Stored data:
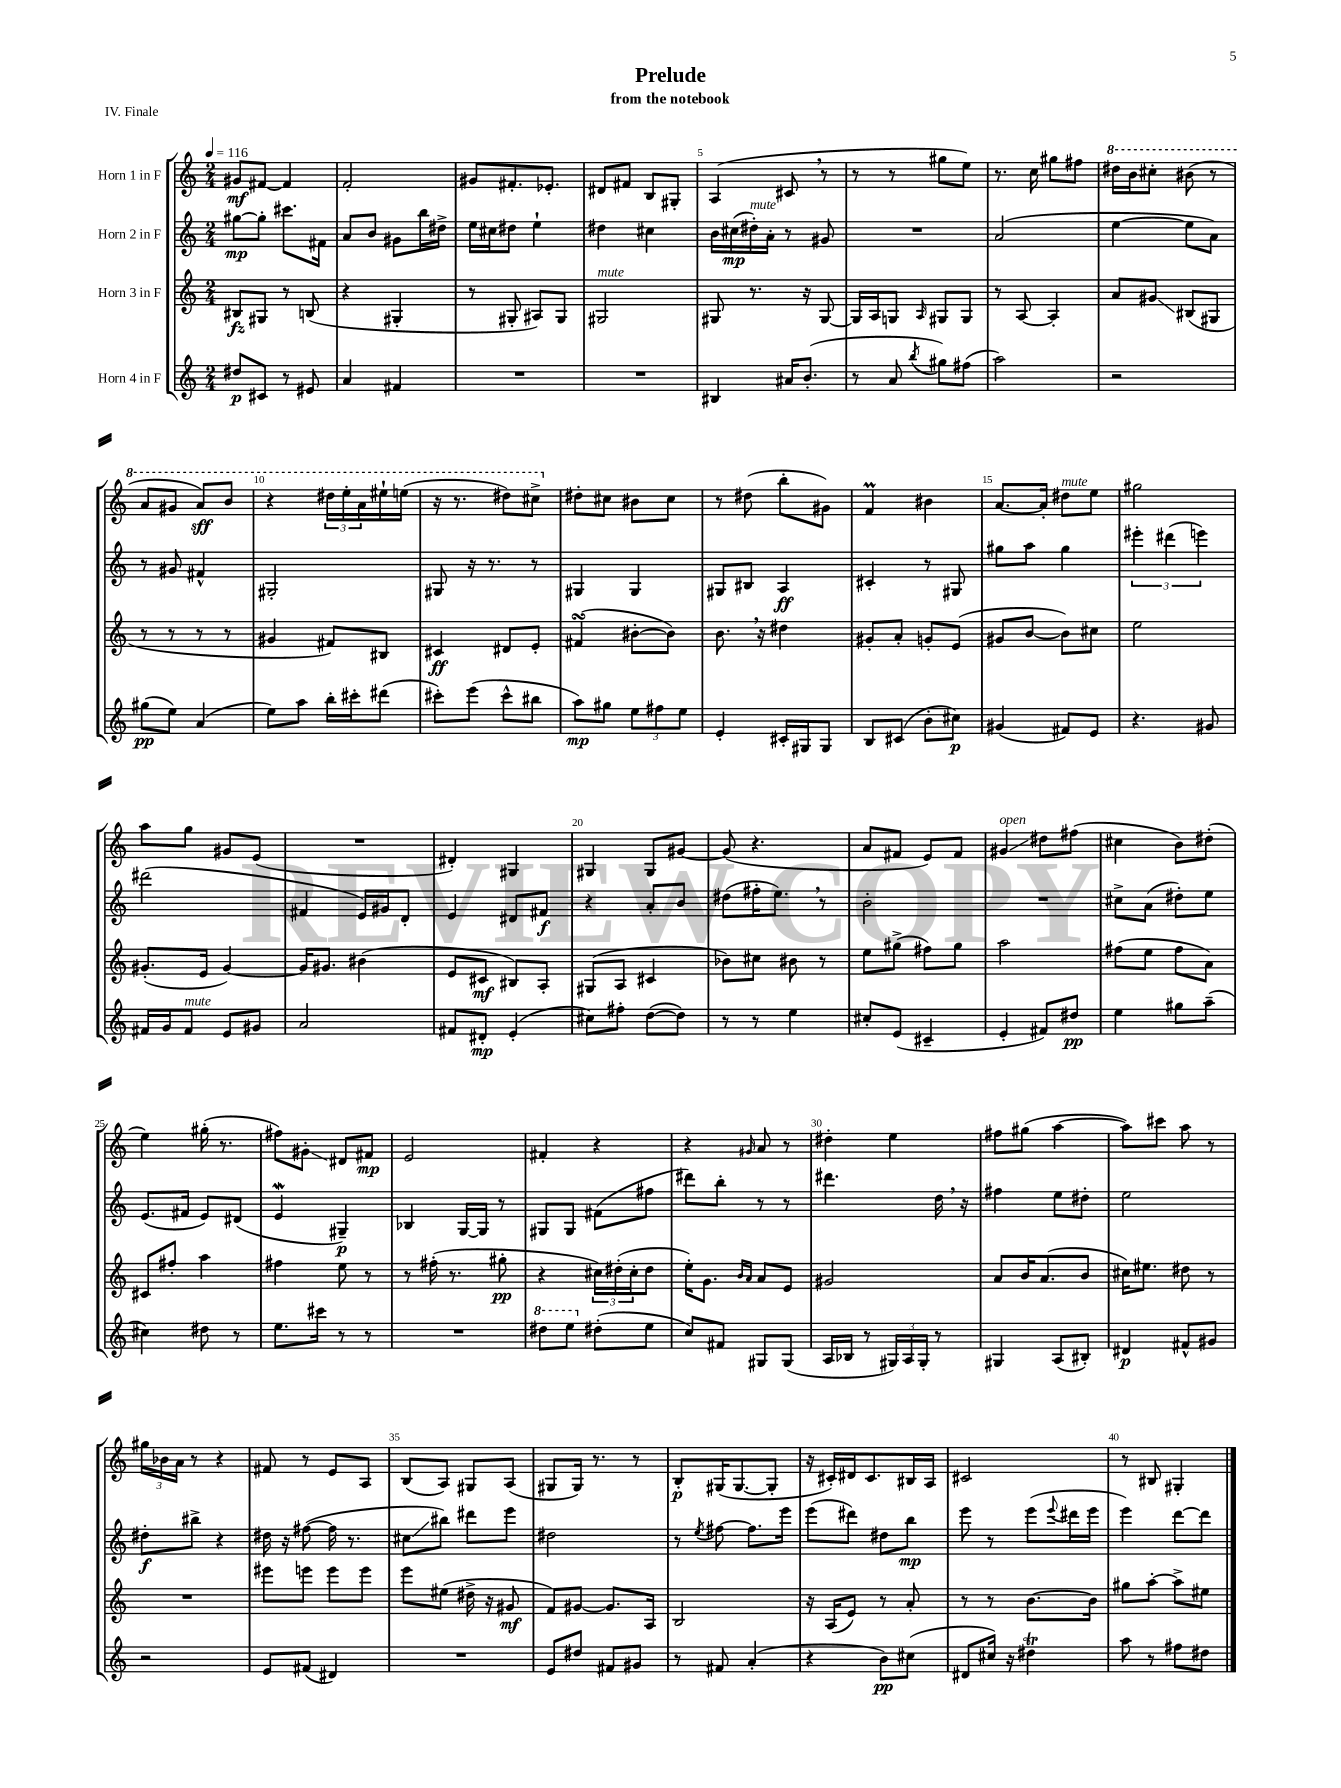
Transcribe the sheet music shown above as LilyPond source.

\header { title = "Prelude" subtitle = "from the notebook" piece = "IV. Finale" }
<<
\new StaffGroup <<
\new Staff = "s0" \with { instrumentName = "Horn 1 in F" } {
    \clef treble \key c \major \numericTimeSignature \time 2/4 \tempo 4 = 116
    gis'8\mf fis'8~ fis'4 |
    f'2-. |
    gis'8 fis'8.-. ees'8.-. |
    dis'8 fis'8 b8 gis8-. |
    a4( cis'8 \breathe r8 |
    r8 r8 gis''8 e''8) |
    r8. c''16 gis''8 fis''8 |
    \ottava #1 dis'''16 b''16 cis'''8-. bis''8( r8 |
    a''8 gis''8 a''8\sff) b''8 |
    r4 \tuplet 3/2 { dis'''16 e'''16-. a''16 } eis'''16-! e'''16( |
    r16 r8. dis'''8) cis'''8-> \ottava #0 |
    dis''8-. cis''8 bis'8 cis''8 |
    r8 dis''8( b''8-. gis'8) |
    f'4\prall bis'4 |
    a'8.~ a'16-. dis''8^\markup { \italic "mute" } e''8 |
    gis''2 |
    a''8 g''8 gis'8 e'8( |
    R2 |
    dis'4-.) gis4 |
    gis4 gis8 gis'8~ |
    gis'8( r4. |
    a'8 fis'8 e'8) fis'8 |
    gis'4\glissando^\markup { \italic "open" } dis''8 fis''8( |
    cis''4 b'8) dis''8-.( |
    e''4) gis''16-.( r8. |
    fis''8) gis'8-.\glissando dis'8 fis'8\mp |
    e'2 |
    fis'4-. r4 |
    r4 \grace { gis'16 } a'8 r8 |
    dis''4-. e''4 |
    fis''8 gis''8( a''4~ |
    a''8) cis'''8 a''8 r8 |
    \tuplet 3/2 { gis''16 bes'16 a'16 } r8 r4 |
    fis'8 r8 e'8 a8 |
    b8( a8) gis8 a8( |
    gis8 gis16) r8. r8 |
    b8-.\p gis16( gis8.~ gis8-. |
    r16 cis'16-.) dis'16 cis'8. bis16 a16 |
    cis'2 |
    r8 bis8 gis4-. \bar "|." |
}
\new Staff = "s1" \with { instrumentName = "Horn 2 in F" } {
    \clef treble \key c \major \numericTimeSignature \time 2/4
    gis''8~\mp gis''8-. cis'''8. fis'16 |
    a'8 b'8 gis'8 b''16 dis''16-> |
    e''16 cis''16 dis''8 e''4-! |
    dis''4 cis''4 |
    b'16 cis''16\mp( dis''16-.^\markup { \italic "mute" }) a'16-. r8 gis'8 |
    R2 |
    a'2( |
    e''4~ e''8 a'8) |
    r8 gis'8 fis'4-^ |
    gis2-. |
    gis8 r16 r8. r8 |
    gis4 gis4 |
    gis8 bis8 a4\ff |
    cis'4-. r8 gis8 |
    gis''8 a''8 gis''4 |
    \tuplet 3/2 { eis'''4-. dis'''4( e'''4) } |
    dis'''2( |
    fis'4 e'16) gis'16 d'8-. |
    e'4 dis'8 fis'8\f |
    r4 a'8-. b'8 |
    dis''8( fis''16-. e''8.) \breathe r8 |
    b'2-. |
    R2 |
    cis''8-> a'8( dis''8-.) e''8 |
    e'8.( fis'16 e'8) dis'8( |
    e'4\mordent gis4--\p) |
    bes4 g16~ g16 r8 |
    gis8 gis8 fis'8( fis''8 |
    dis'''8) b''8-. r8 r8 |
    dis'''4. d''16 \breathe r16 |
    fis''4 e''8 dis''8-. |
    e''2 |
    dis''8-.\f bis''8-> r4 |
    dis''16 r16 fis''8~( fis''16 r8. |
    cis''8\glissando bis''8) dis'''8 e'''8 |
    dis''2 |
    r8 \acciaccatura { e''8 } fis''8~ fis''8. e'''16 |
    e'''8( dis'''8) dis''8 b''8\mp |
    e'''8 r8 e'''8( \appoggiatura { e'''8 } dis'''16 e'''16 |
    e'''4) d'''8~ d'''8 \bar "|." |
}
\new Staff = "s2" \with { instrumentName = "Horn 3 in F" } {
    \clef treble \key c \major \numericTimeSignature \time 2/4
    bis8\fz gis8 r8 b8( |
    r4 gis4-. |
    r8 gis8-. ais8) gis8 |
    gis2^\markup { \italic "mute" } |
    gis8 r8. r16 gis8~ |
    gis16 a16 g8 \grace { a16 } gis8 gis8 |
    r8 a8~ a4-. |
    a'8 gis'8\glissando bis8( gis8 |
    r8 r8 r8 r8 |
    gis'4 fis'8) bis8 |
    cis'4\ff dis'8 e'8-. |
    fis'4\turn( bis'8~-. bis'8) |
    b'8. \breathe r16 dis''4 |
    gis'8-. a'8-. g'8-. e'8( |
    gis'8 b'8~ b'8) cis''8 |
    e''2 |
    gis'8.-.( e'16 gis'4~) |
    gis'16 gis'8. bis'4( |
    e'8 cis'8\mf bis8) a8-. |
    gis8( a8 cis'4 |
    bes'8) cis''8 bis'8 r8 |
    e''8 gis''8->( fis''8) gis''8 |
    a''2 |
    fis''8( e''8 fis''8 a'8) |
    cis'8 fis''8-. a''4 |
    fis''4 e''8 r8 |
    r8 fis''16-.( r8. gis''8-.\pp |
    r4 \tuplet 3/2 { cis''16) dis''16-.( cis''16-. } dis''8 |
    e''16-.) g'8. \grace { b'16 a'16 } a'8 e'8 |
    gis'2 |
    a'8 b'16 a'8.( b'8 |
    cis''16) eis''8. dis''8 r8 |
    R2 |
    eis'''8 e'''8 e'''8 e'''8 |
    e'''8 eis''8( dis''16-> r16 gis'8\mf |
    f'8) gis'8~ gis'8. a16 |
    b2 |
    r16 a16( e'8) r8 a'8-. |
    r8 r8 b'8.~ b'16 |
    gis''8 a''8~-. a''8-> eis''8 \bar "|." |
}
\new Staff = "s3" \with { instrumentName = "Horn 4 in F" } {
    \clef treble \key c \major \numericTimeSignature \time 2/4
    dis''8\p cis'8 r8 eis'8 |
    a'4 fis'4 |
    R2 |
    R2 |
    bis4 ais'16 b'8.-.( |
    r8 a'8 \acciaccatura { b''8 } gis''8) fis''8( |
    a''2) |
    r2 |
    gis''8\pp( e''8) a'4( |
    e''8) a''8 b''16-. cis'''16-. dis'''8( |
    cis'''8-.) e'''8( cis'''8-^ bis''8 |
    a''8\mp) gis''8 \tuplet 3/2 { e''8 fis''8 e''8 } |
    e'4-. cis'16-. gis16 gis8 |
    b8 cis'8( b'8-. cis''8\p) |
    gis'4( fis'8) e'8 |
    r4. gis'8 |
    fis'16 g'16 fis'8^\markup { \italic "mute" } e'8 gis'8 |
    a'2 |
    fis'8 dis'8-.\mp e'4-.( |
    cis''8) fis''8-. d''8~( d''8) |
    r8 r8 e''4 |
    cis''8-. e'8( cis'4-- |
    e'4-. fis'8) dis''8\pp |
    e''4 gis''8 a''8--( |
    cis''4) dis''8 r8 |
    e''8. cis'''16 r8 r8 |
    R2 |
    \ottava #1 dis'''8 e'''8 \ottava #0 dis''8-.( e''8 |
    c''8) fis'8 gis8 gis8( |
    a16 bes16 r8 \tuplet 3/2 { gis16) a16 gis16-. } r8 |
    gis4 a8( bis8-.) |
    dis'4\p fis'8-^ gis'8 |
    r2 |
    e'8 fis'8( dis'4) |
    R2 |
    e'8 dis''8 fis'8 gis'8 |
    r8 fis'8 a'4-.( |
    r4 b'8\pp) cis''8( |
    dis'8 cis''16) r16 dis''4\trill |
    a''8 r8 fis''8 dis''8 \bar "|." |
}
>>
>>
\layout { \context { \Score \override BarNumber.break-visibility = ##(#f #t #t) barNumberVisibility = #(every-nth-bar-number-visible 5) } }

Written task: State how many lines of the entries contain the string "with". Case matters, and the reply should be the number alone.

Response to the task: 4